MATERIAL SHOWN START

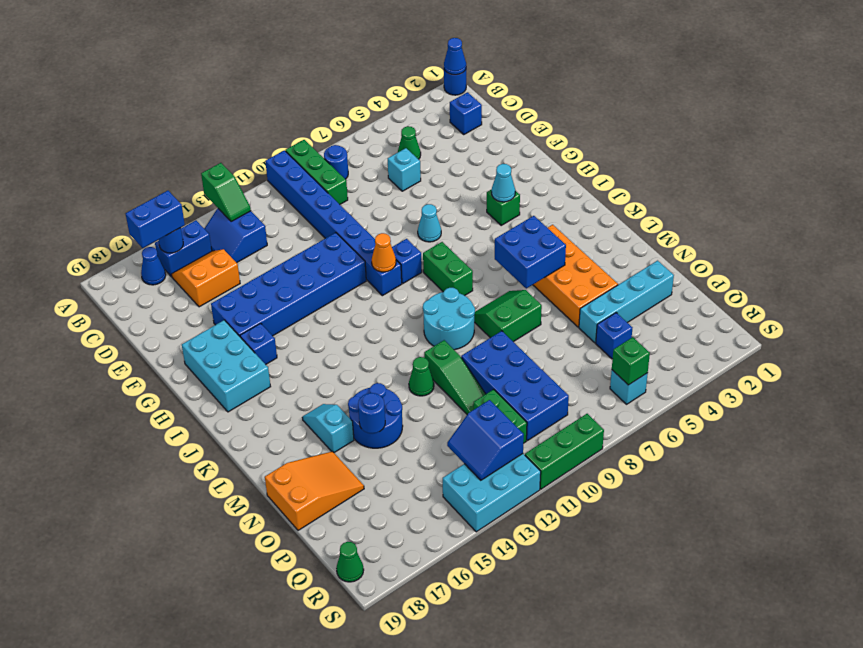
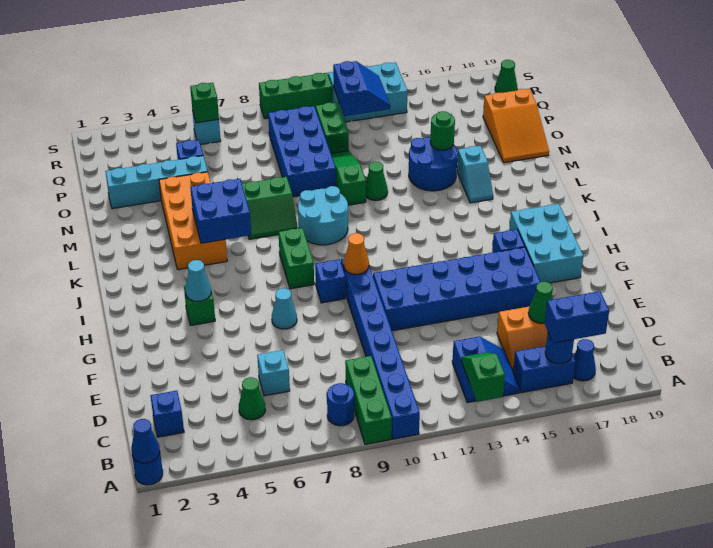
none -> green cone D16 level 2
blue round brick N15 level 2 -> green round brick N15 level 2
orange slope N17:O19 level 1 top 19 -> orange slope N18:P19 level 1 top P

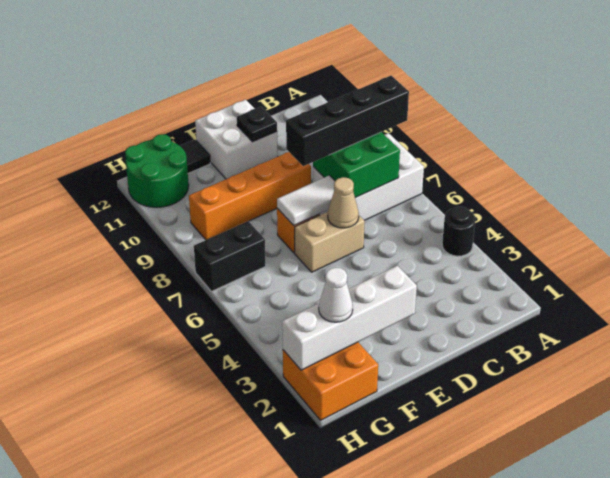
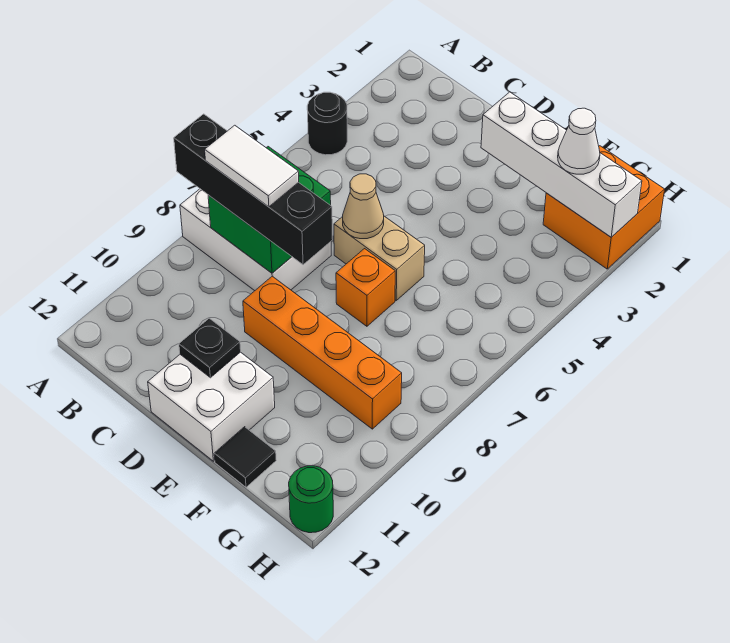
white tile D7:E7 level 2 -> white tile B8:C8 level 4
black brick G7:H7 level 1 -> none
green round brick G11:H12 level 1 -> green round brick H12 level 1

MATERIAL SHOWN END
MATERIAL SHOWN START

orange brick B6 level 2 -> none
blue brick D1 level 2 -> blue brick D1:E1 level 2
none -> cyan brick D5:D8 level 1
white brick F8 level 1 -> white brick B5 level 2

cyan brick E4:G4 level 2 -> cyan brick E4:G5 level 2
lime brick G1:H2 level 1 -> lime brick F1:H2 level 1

MATERIAL SHOWN END
MATERIAL SHOWN START

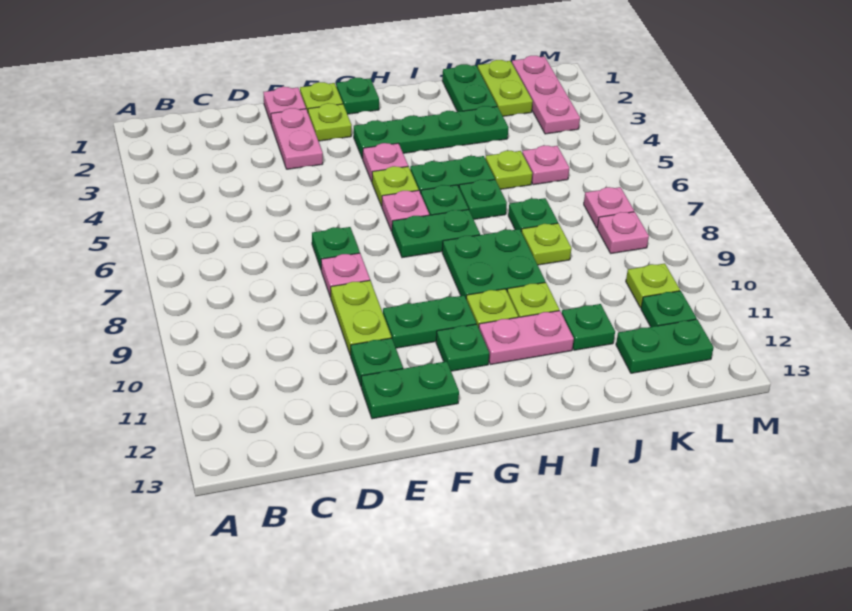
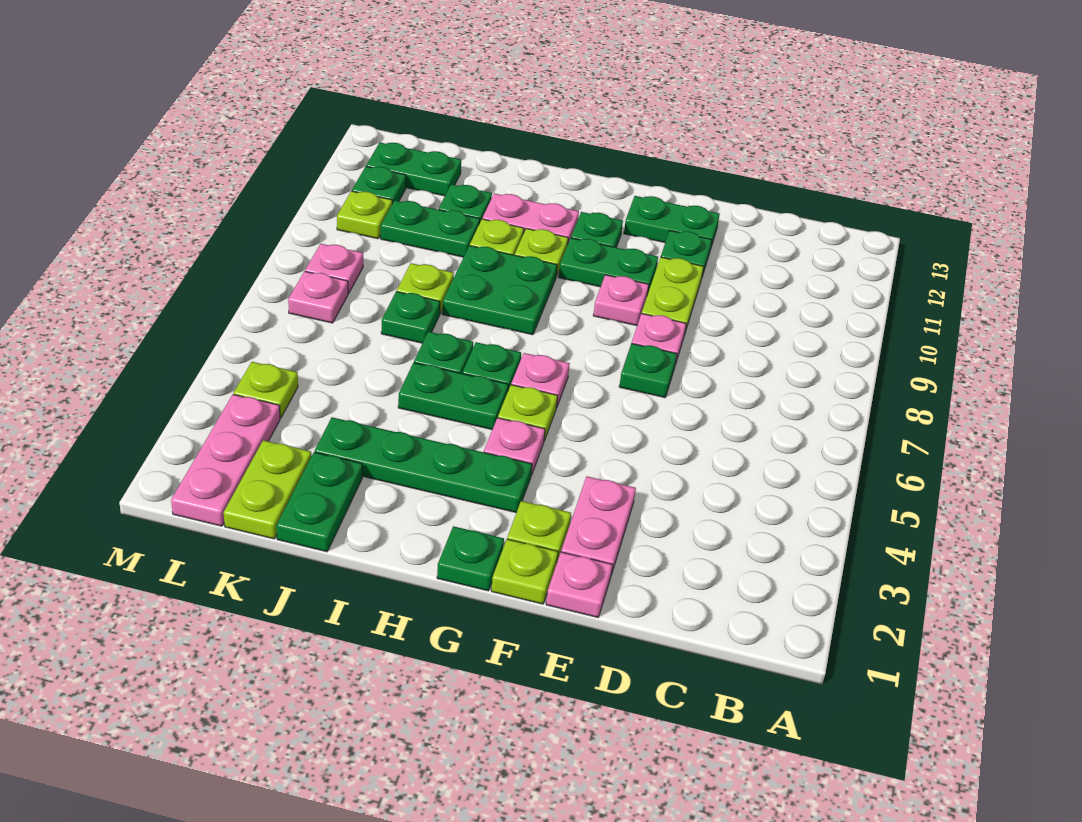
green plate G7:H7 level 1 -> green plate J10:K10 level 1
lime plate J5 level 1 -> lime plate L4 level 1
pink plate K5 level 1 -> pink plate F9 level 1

MATERIAL SHOWN END

## TASK
Above are some records. Output exactly the lines from the one that contains "none -> green cone D16 level 2" to the one that contains "green round brick G11:H12", keeping both, and omit the pictures.

## RESPONSE TO THE TASK
none -> green cone D16 level 2
blue round brick N15 level 2 -> green round brick N15 level 2
orange slope N17:O19 level 1 top 19 -> orange slope N18:P19 level 1 top P

white tile D7:E7 level 2 -> white tile B8:C8 level 4
black brick G7:H7 level 1 -> none
green round brick G11:H12 level 1 -> green round brick H12 level 1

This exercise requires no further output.